> [TASK GOAL] Only the text should be kept: print every entry below exactly and leave each image out.

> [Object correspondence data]
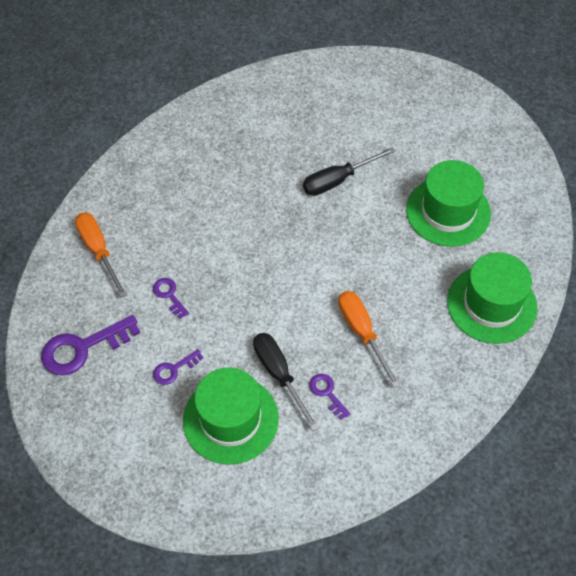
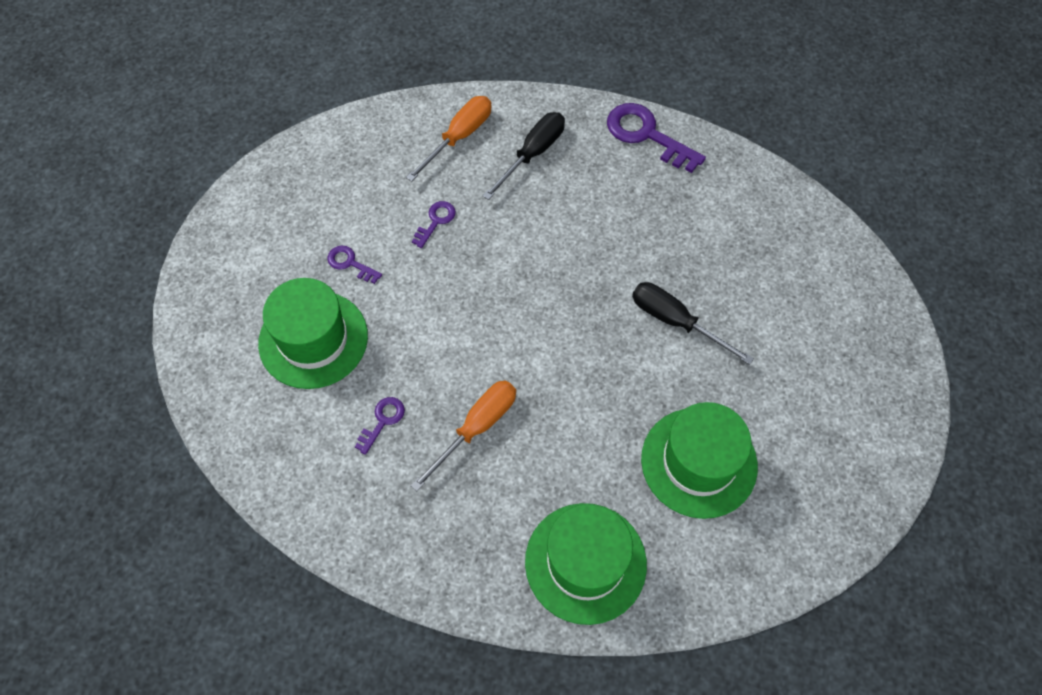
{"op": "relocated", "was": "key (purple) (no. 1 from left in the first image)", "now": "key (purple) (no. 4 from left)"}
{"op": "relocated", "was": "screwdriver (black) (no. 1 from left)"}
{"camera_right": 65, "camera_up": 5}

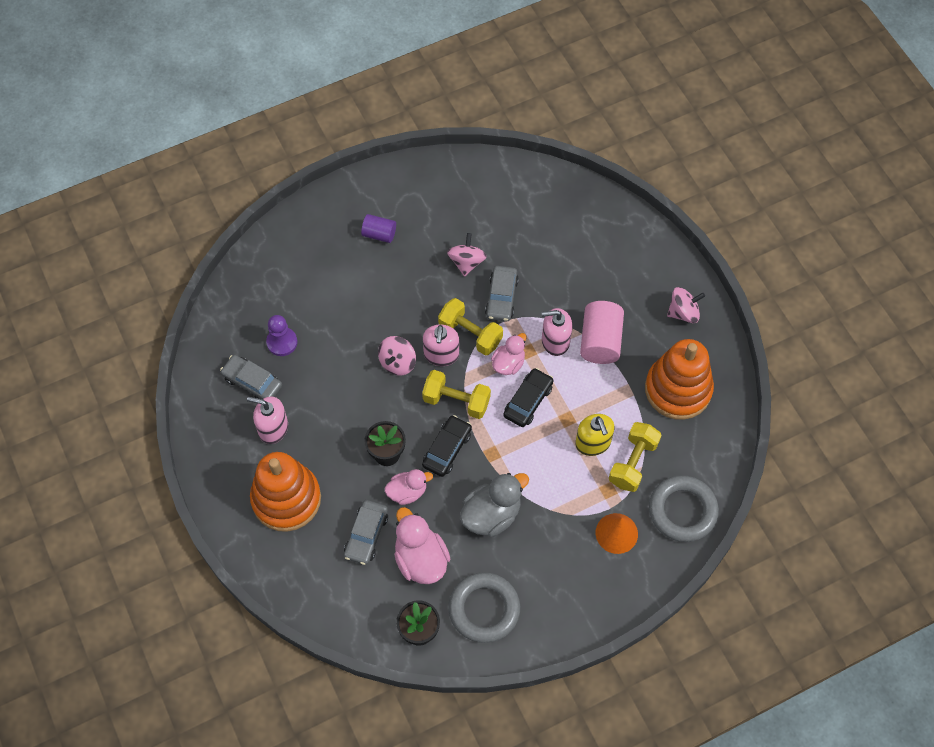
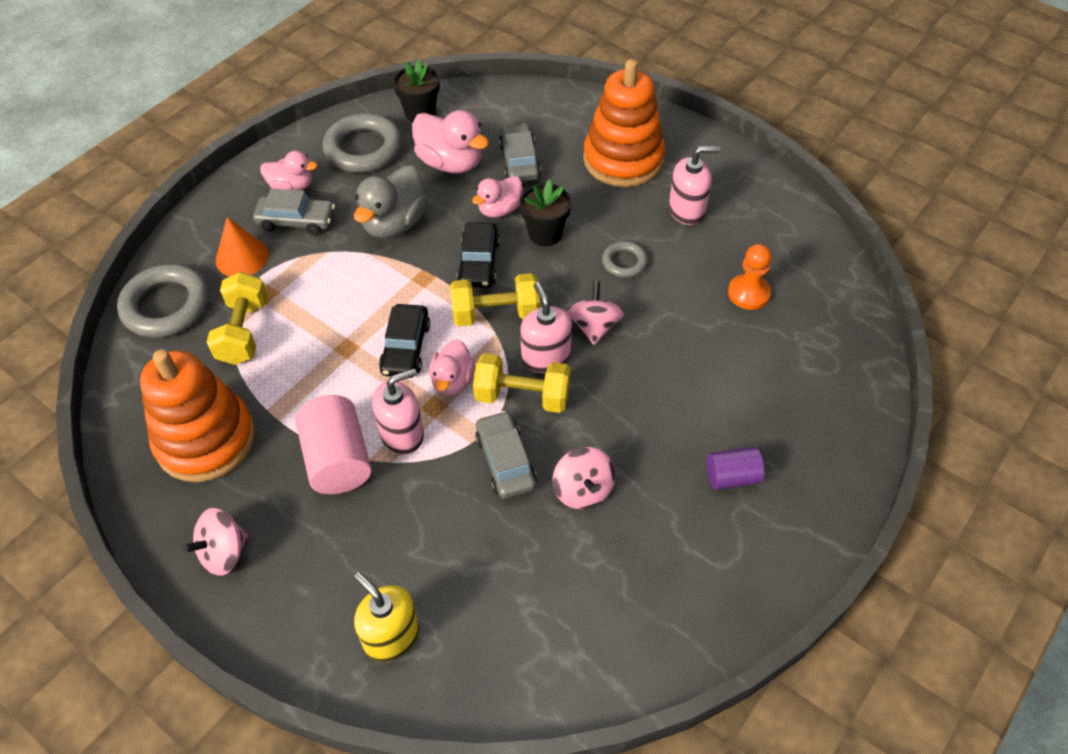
{"op": "colour", "was": "pawn (purple)", "now": "pawn (orange)"}
{"op": "relocated", "was": "car (grey) (no. 1 from left)"}
{"op": "relocated", "was": "soap dispenser (yellow)"}
{"op": "appeared", "now": "duck (pink) (no. 1 from left)"}
{"op": "appeared", "now": "ring (grey) (no. 3 from left)"}
{"camera_right": 155, "camera_up": -10}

> [FINISHED TASK]
{"op": "relocated", "was": "key (purple) (no. 1 from left in the first image)", "now": "key (purple) (no. 4 from left)"}
{"op": "relocated", "was": "screwdriver (black) (no. 1 from left)"}
{"camera_right": 65, "camera_up": 5}

{"op": "colour", "was": "pawn (purple)", "now": "pawn (orange)"}
{"op": "relocated", "was": "car (grey) (no. 1 from left)"}
{"op": "relocated", "was": "soap dispenser (yellow)"}
{"op": "appeared", "now": "duck (pink) (no. 1 from left)"}
{"op": "appeared", "now": "ring (grey) (no. 3 from left)"}
{"camera_right": 155, "camera_up": -10}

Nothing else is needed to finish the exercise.